***** Provided material *****

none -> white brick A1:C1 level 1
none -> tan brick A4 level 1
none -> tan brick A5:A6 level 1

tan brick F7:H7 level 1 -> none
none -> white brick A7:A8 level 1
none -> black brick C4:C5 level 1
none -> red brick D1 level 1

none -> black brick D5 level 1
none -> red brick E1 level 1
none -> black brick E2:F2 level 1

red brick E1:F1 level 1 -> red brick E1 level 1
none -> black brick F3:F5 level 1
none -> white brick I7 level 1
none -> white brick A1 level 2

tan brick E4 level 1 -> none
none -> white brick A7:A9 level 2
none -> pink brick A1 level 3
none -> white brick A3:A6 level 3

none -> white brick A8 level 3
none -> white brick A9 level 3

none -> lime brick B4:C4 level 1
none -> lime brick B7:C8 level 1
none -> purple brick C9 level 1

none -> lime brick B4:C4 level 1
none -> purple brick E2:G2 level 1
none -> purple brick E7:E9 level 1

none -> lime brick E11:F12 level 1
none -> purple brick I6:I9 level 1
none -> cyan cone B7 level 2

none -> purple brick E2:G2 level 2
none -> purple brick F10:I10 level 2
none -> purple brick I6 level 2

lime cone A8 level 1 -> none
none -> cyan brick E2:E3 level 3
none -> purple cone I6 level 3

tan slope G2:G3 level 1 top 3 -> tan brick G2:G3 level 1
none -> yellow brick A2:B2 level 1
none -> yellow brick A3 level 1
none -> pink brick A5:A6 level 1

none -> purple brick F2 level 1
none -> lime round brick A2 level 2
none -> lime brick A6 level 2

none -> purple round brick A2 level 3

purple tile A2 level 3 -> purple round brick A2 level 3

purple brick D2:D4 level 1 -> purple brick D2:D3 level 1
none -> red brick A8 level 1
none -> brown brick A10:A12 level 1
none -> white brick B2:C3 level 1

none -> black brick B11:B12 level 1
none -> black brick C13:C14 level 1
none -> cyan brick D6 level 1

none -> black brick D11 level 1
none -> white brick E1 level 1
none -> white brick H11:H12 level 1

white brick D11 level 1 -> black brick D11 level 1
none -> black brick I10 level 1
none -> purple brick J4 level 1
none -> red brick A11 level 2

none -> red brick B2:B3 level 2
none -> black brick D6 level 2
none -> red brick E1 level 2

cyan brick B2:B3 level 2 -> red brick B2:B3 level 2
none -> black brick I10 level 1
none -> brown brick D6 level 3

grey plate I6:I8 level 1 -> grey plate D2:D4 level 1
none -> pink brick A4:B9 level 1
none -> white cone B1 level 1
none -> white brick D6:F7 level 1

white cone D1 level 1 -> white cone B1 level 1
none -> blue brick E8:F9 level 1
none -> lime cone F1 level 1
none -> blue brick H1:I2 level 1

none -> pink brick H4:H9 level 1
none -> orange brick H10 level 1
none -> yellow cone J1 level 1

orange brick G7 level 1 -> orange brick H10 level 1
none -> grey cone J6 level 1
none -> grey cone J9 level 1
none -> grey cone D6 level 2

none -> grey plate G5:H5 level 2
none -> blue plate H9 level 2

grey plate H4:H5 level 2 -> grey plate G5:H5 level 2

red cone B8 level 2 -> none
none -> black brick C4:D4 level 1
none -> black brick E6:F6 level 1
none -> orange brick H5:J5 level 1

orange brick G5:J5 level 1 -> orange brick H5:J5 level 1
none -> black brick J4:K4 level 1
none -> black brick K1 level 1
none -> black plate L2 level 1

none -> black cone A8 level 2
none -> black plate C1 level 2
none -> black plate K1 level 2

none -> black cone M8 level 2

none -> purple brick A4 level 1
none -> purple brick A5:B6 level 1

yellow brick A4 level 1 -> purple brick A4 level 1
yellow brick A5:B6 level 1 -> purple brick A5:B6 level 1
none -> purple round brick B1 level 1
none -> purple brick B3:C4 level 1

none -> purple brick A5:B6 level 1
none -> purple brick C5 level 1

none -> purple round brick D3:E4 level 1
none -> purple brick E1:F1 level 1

*****

● Exercise: Please give the number of lines in the listing above that contain the string "blue", without anything else.

● Result of the task: 3